>>>
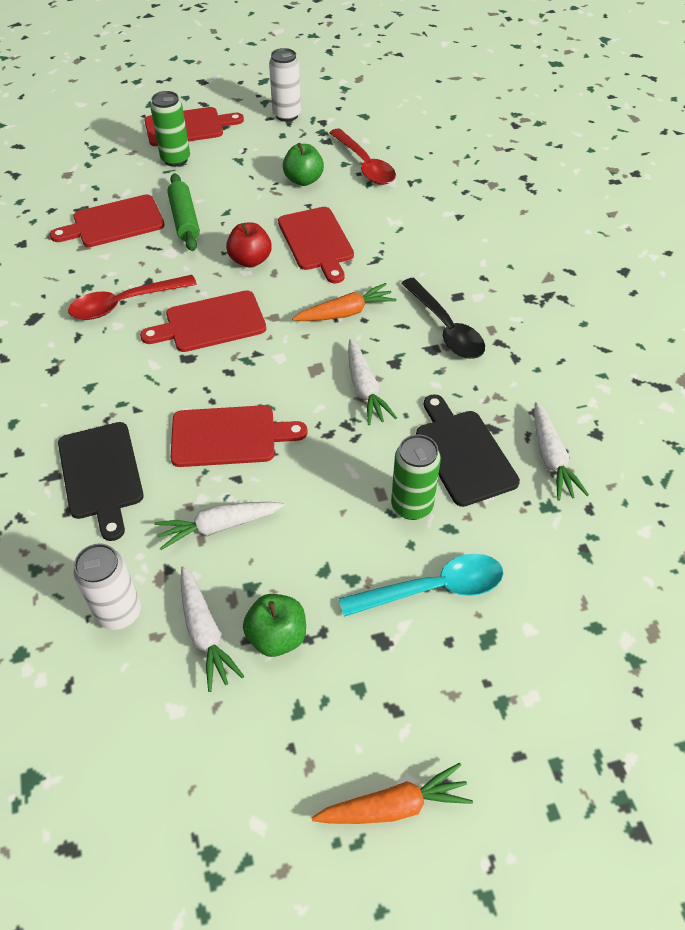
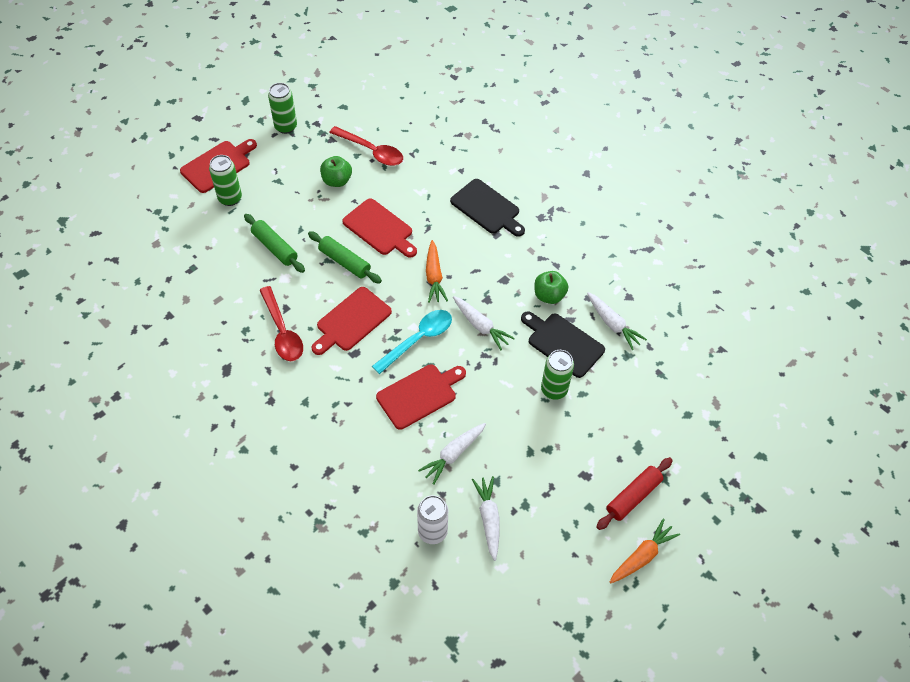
camera: 30 degrees left, 5 degrees up
red cutting board [50,194,165,247] -> none
black cutting board [58,422,144,541] -> black cutting board moved to [450,179,525,237]
red spoon [68,275,197,320] -> red spoon turned 60 degrees counterclockwise [259,286,303,361]
white carrot [181,566,244,692] -> white carrot turned 135 degrees counterclockwise [472,476,500,561]
red apple [226,222,272,268] -> green rolling pin [308,231,382,284]
green apple [243,594,306,657] -> green apple moved to [534,271,568,304]
white can [269,48,301,122] -> green can [268,83,297,134]
orange carrot [292,283,397,321] -> orange carrot turned 135 degrees clockwise [426,240,448,303]
turquoise spoon [339,554,503,617] -> turquoise spoon moved to [372,310,452,374]
black spoon [401,278,485,359] -> none
none -> red rolling pin [596,457,673,530]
<<<
— TASK DETAILS —
Without altering anything, output all the lines above but none of the images.

— RESULT FOR THIS EXERCISE —
camera: 30 degrees left, 5 degrees up
red cutting board [50,194,165,247] -> none
black cutting board [58,422,144,541] -> black cutting board moved to [450,179,525,237]
red spoon [68,275,197,320] -> red spoon turned 60 degrees counterclockwise [259,286,303,361]
white carrot [181,566,244,692] -> white carrot turned 135 degrees counterclockwise [472,476,500,561]
red apple [226,222,272,268] -> green rolling pin [308,231,382,284]
green apple [243,594,306,657] -> green apple moved to [534,271,568,304]
white can [269,48,301,122] -> green can [268,83,297,134]
orange carrot [292,283,397,321] -> orange carrot turned 135 degrees clockwise [426,240,448,303]
turquoise spoon [339,554,503,617] -> turquoise spoon moved to [372,310,452,374]
black spoon [401,278,485,359] -> none
none -> red rolling pin [596,457,673,530]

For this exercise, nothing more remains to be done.